__Action item__: Skip any image you find and restate the rest of the data word for word.

__Recorded data__:
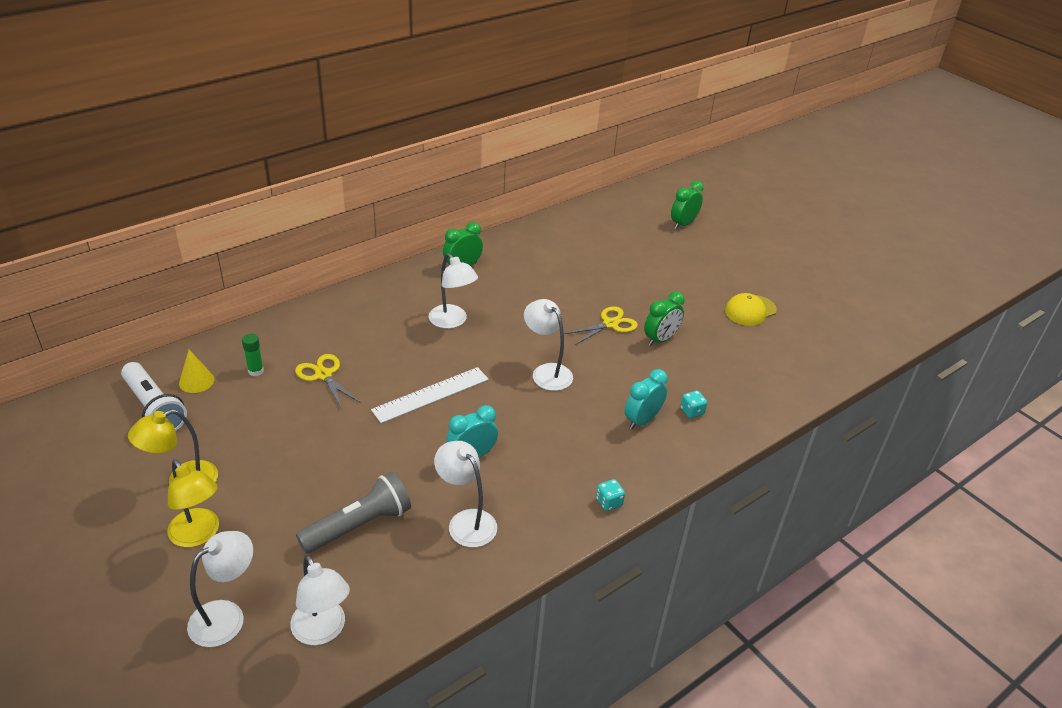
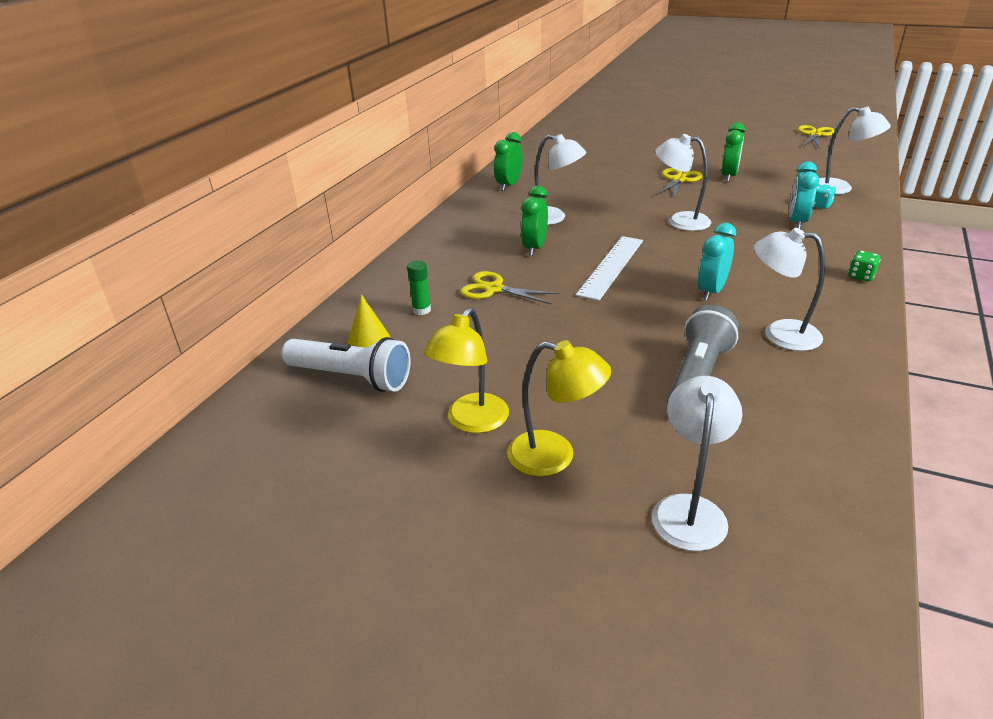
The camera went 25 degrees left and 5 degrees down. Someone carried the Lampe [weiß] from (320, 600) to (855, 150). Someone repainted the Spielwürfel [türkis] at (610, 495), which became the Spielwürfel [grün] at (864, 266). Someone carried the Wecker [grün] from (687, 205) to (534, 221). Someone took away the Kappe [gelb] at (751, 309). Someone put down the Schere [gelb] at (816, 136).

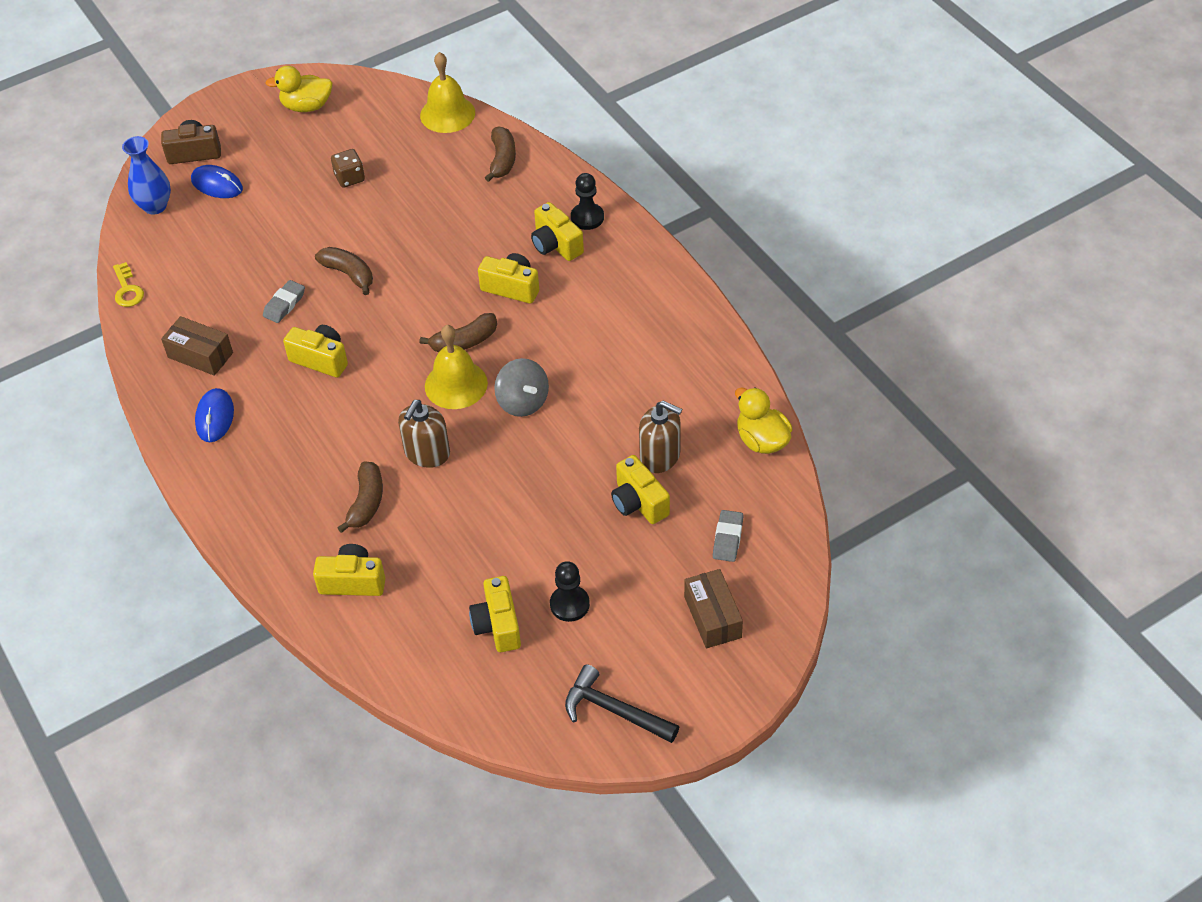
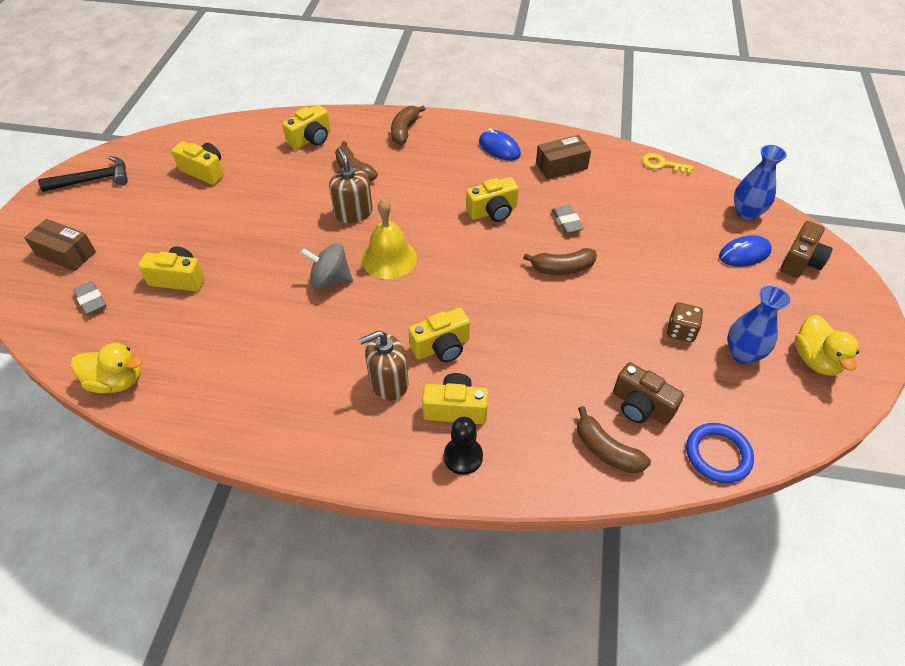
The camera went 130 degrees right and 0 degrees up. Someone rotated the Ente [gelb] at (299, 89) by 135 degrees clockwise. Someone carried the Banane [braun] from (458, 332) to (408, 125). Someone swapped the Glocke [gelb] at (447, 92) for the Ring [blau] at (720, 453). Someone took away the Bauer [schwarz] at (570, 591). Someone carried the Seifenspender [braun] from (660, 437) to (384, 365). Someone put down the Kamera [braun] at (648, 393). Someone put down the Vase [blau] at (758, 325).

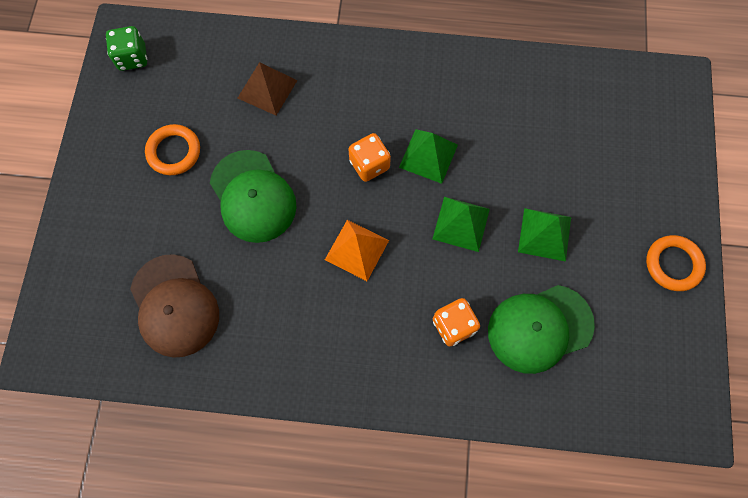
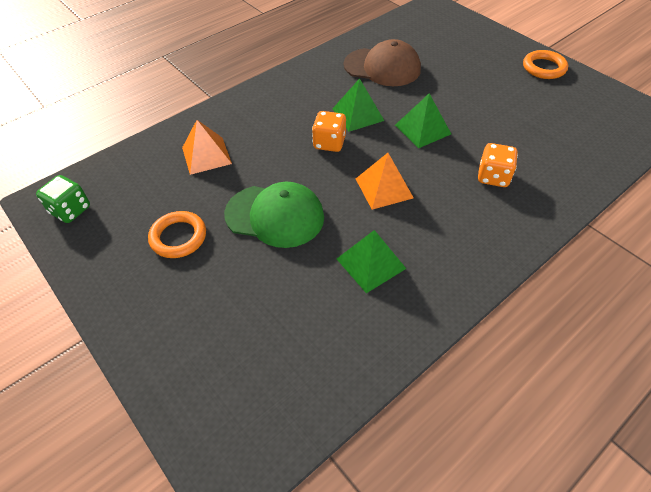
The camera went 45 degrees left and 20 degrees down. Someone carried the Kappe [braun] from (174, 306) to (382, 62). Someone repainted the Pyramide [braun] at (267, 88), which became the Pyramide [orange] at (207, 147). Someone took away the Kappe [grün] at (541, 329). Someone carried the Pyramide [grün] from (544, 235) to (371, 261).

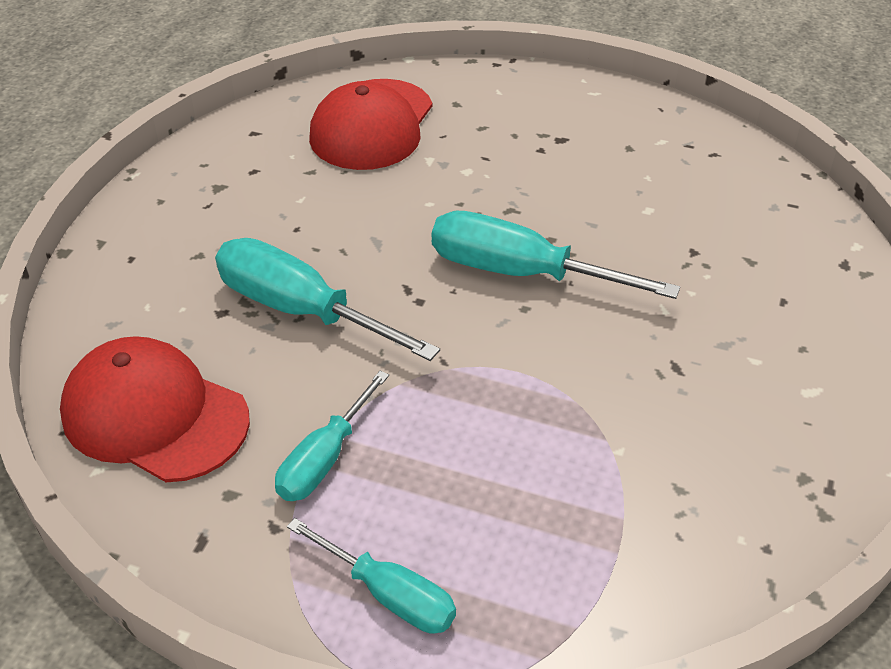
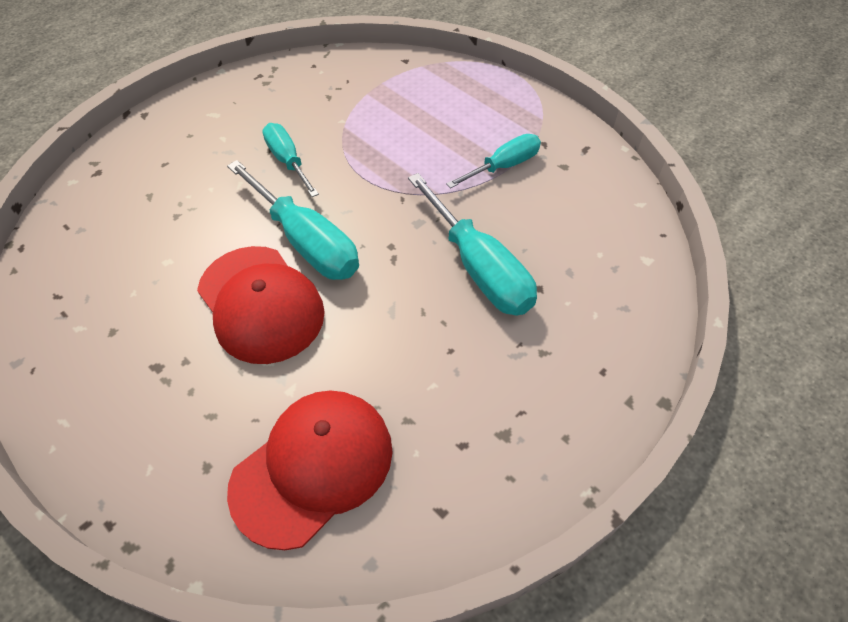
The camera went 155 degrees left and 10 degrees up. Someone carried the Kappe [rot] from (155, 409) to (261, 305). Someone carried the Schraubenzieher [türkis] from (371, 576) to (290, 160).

__Answer box__:
The camera went 25 degrees left and 5 degrees down. Someone carried the Lampe [weiß] from (320, 600) to (855, 150). Someone repainted the Spielwürfel [türkis] at (610, 495), which became the Spielwürfel [grün] at (864, 266). Someone carried the Wecker [grün] from (687, 205) to (534, 221). Someone took away the Kappe [gelb] at (751, 309). Someone put down the Schere [gelb] at (816, 136).

The camera went 130 degrees right and 0 degrees up. Someone rotated the Ente [gelb] at (299, 89) by 135 degrees clockwise. Someone carried the Banane [braun] from (458, 332) to (408, 125). Someone swapped the Glocke [gelb] at (447, 92) for the Ring [blau] at (720, 453). Someone took away the Bauer [schwarz] at (570, 591). Someone carried the Seifenspender [braun] from (660, 437) to (384, 365). Someone put down the Kamera [braun] at (648, 393). Someone put down the Vase [blau] at (758, 325).

The camera went 45 degrees left and 20 degrees down. Someone carried the Kappe [braun] from (174, 306) to (382, 62). Someone repainted the Pyramide [braun] at (267, 88), which became the Pyramide [orange] at (207, 147). Someone took away the Kappe [grün] at (541, 329). Someone carried the Pyramide [grün] from (544, 235) to (371, 261).

The camera went 155 degrees left and 10 degrees up. Someone carried the Kappe [rot] from (155, 409) to (261, 305). Someone carried the Schraubenzieher [türkis] from (371, 576) to (290, 160).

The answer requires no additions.